• **What you should do**: Nothing but the lines below from the one that contains "recoloured | snow-white" through the one that contains "golden toy banana" should be retyped, exactly and including both ends. Do not include pictures.

Before-and-after object listings
****************************************

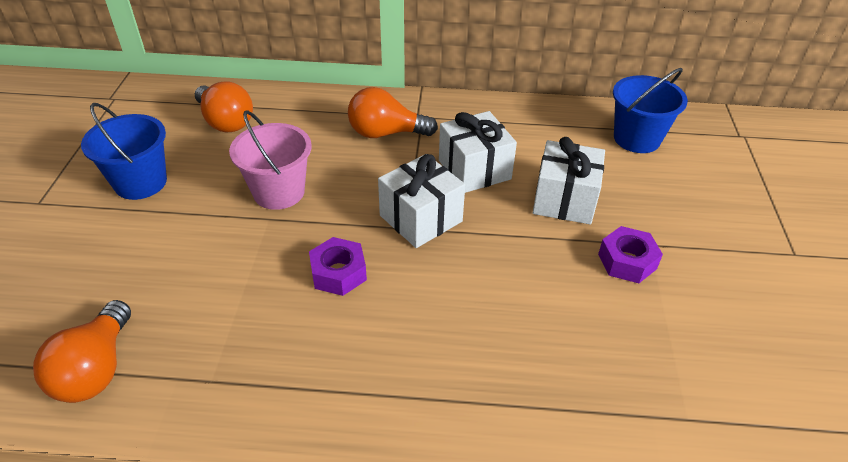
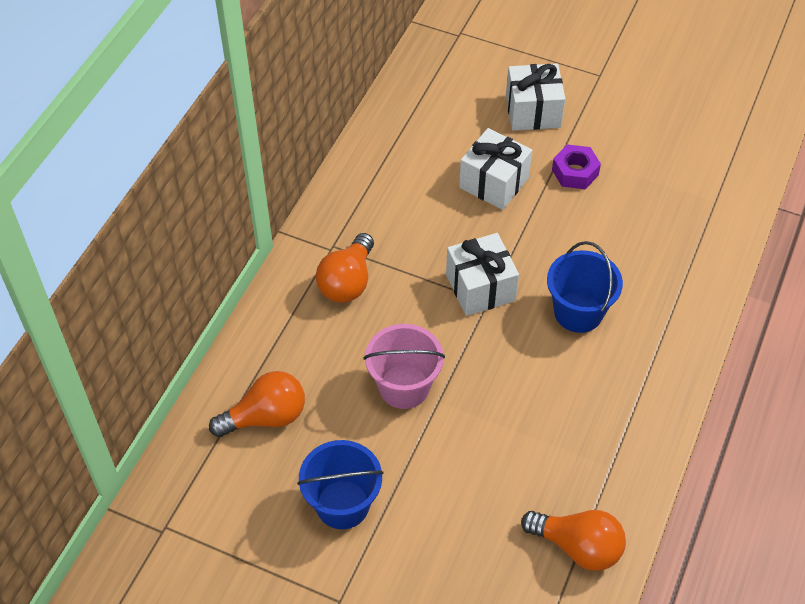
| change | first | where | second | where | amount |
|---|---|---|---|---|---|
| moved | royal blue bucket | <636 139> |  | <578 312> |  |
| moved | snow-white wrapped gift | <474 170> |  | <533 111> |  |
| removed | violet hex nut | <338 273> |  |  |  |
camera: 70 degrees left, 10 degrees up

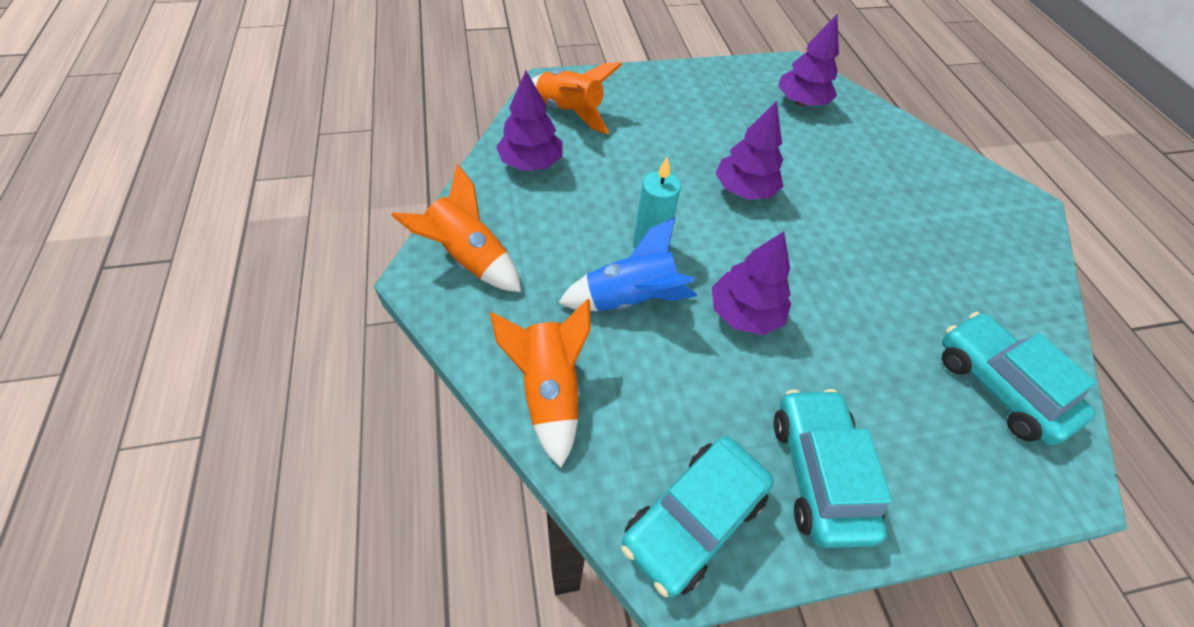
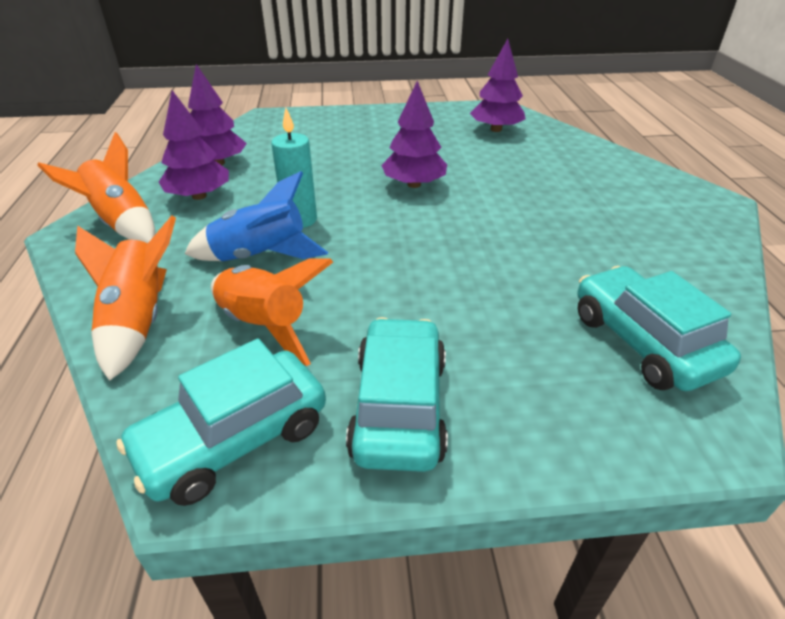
| change | first | where | second | where | amount |
|---|---|---|---|---|---|
| moved | bright orange spaceship | <569 112> |  | <264 325> |  |
| moved | violet tree | <744 313> |  | <199 196> |  |
camera: 10 degrees right, 15 degrees down

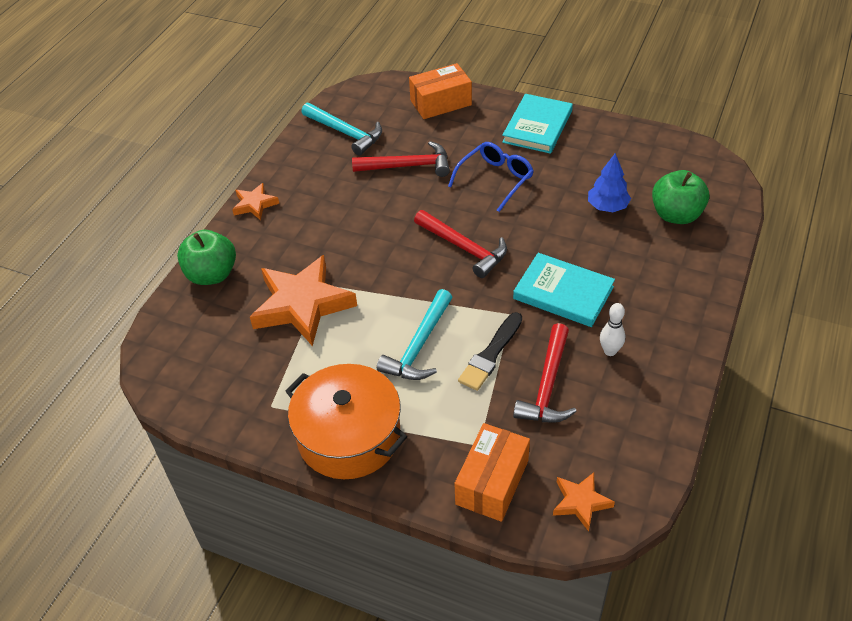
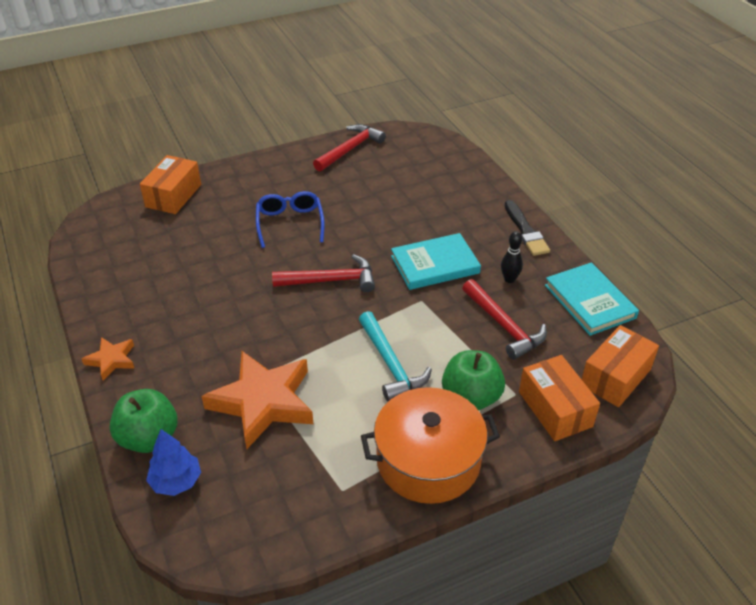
| change | first | where | second | where | amount |
|---|---|---|---|---|---|
| moved | teal hardback | <537 127> |  | <589 301> |  |
| removed | teal carpenter's hammer | <345 133> |  |  |  |
| moved | scarlet carpenter's hammer | <408 166> |  | <350 149> |  |
| moved | royal blue tree | <607 207> |  | <176 481> |  |
| moved | leaf-green toy apple | <676 215> |  | <471 397> |  |
| recoloured | snow-white tenpin | <610 351> | ebony tenpin | <509 279> |  |
| moved | ebony paint brush | <491 354> |  | <526 231> |  |
| replaced | bright orange five-pointed star | <580 502> | bright orange package | <615 377> |  |
camera: 50 degrees left, 5 degrees down

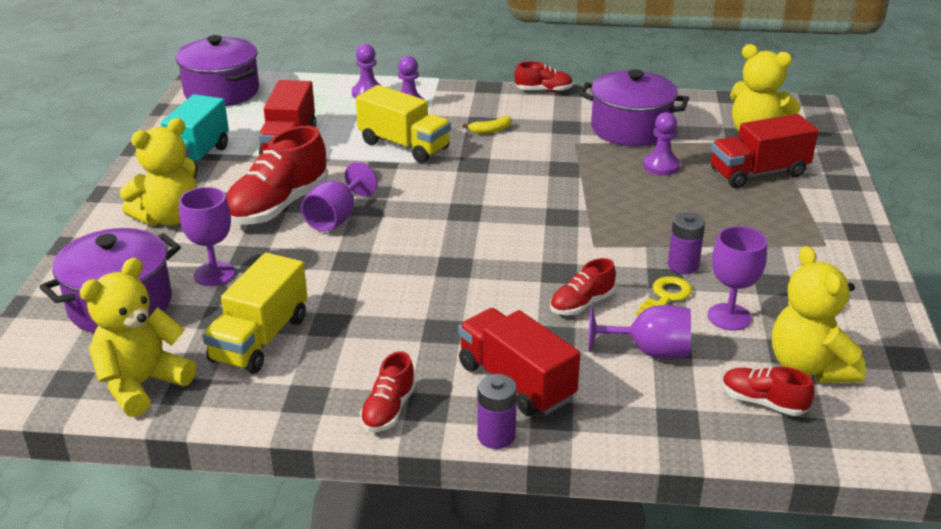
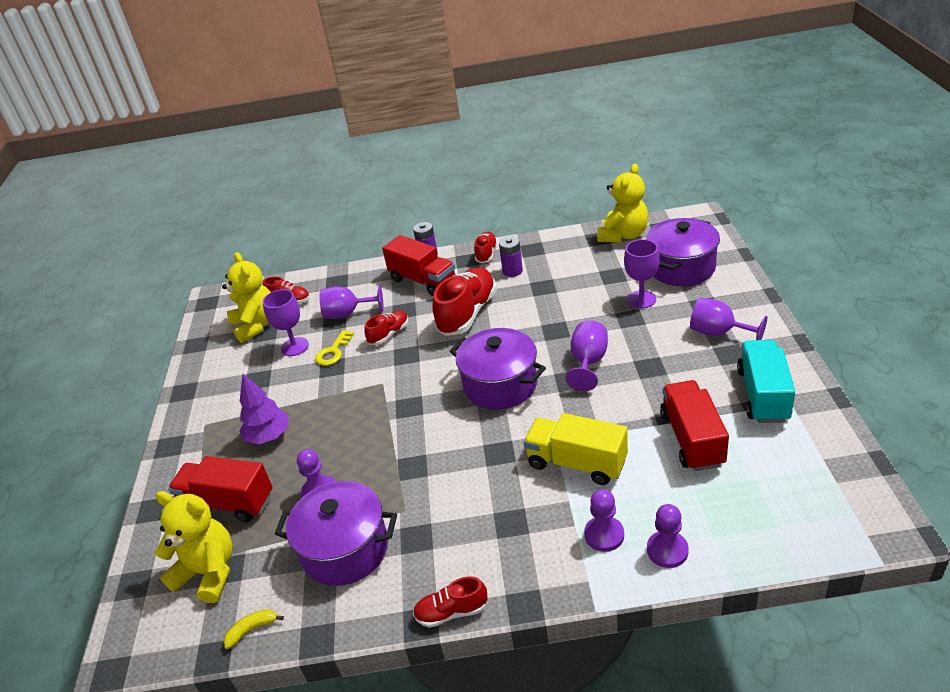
| change | first | where | second | where | amount |
|---|---|---|---|---|---|
| moved | violet stockpot | <221 92> |  | <500 385> |  |
| turned | scarlet lorry | <758 173> |  | <228 503> | 135 degrees counterclockwise |
| moved | golden toy banana | <490 130> |  | <252 629> |  |
| replaced | golden teddy bear | <169 218> | violet chalice | <718 333> |  |
| moved | scarlet lace-up shoe | <278 206> |  | <467 313> |  |
| moved | violet AA battery | <683 265> |  | <512 271> |  |
| removed | golden lorry | <260 339> |  |  |  |
| added |  |  | violet tree | <269 436> |  |
camera: 175 degrees right, 5 degrees up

****************************************

• **Task answer**:
| recoloured | snow-white tenpin | <610 351> | ebony tenpin | <509 279> |  |
| moved | ebony paint brush | <491 354> |  | <526 231> |  |
| replaced | bright orange five-pointed star | <580 502> | bright orange package | <615 377> |  |
camera: 50 degrees left, 5 degrees down

| change | first | where | second | where | amount |
|---|---|---|---|---|---|
| moved | violet stockpot | <221 92> |  | <500 385> |  |
| turned | scarlet lorry | <758 173> |  | <228 503> | 135 degrees counterclockwise |
| moved | golden toy banana | <490 130> |  | <252 629> |  |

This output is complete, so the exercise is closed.